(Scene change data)
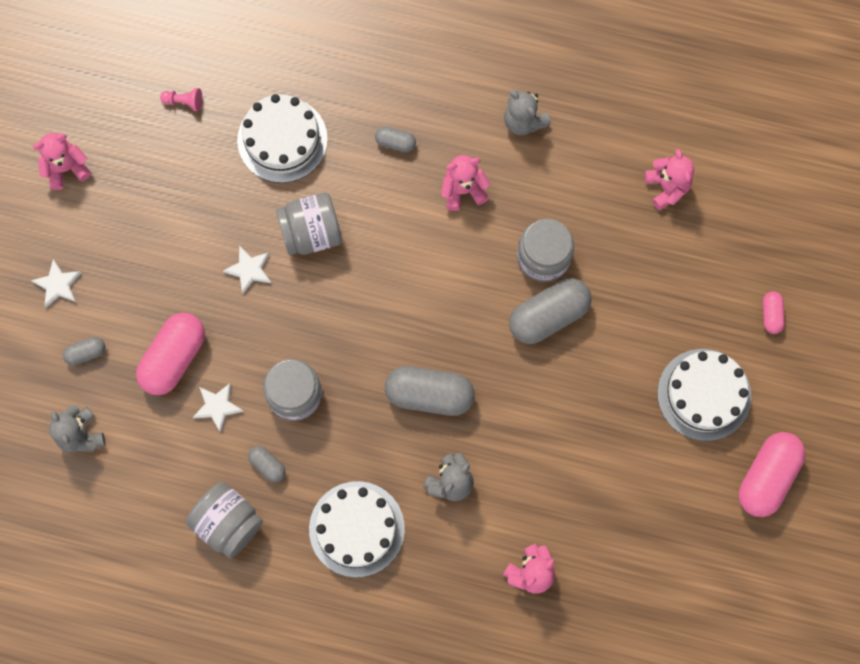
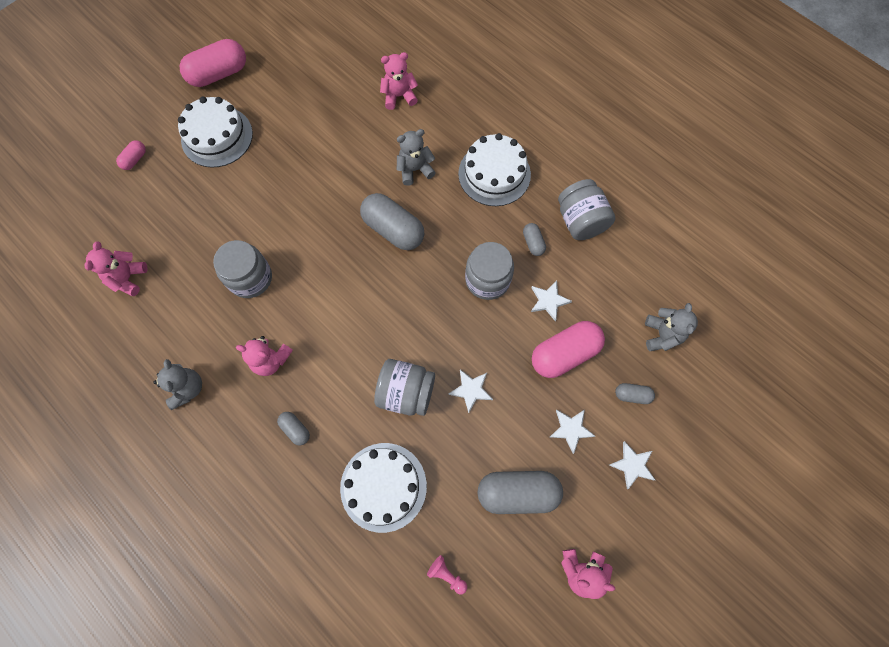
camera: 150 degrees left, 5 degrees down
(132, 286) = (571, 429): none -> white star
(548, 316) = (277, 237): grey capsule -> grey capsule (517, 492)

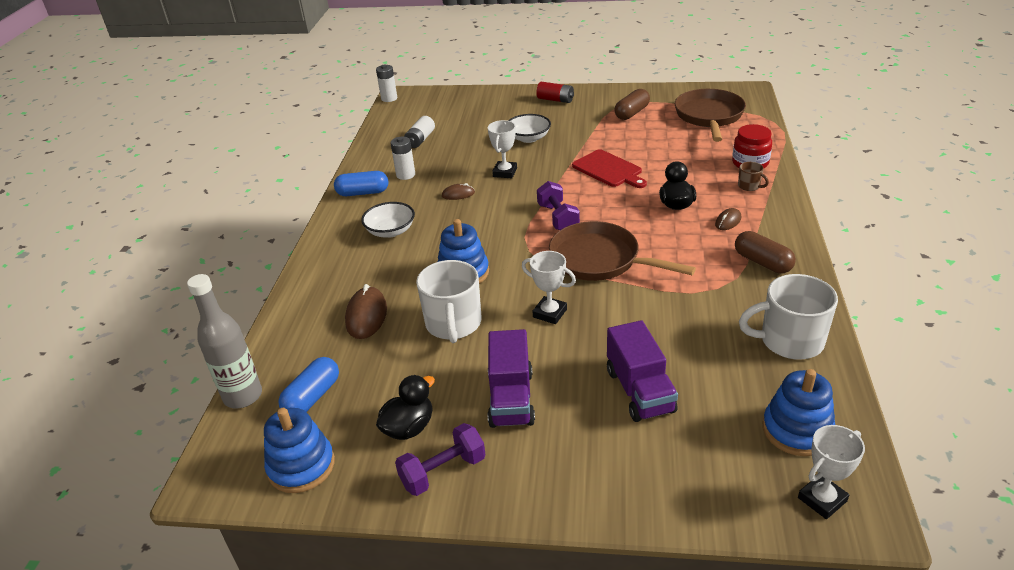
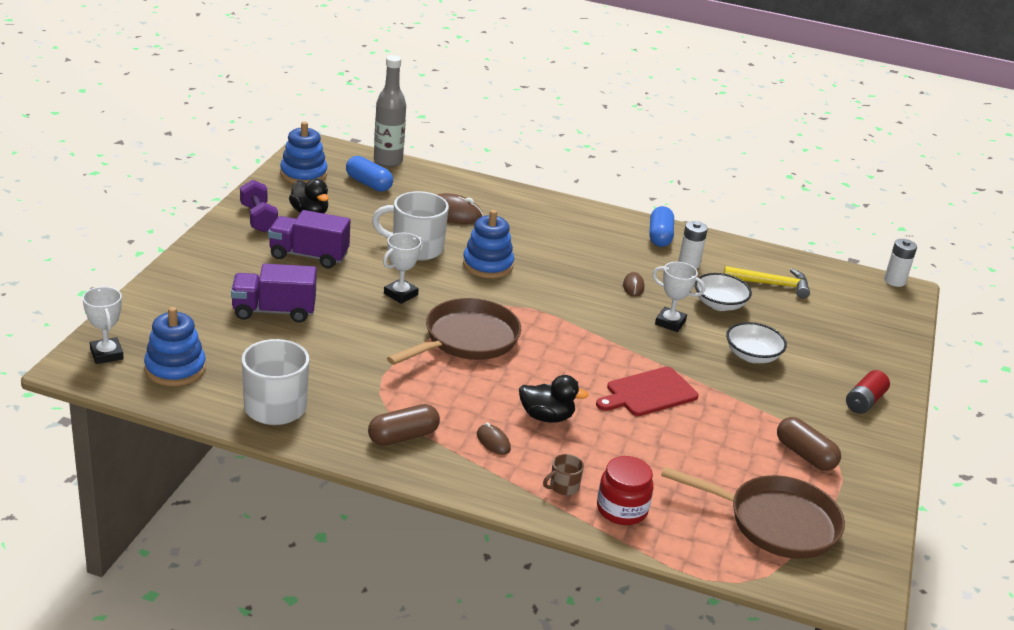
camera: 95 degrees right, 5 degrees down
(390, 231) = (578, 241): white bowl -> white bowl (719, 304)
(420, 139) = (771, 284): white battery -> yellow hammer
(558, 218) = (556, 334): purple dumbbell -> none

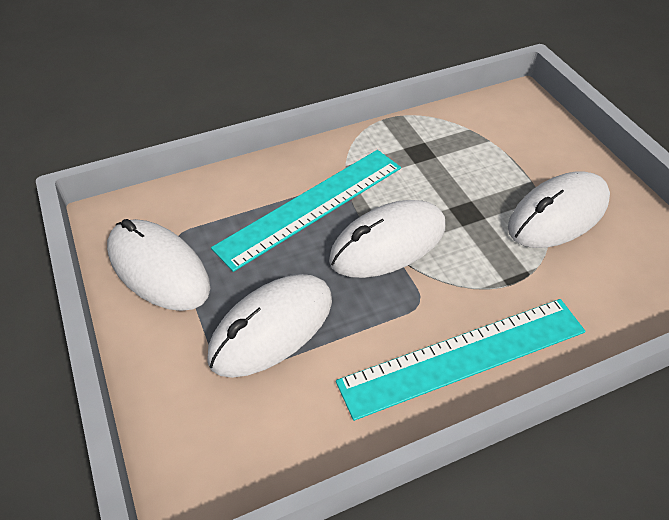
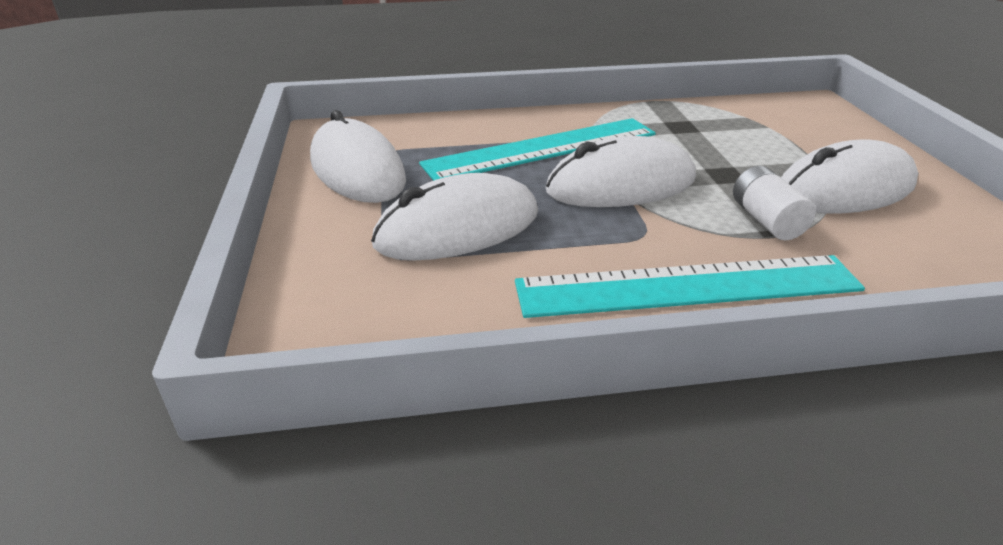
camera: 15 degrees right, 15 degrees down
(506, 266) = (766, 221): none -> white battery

_Assigned task:_
Copy every record exactly, but skip the pictures.

_Response box:_
camera: 150 degrees left, 5 degrees down
(132, 286) = (571, 429): none -> white star
(548, 316) = (277, 237): grey capsule -> grey capsule (517, 492)

camera: 95 degrees right, 5 degrees down
(390, 231) = (578, 241): white bowl -> white bowl (719, 304)
(420, 139) = (771, 284): white battery -> yellow hammer
(558, 218) = (556, 334): purple dumbbell -> none

camera: 15 degrees right, 15 degrees down
(506, 266) = (766, 221): none -> white battery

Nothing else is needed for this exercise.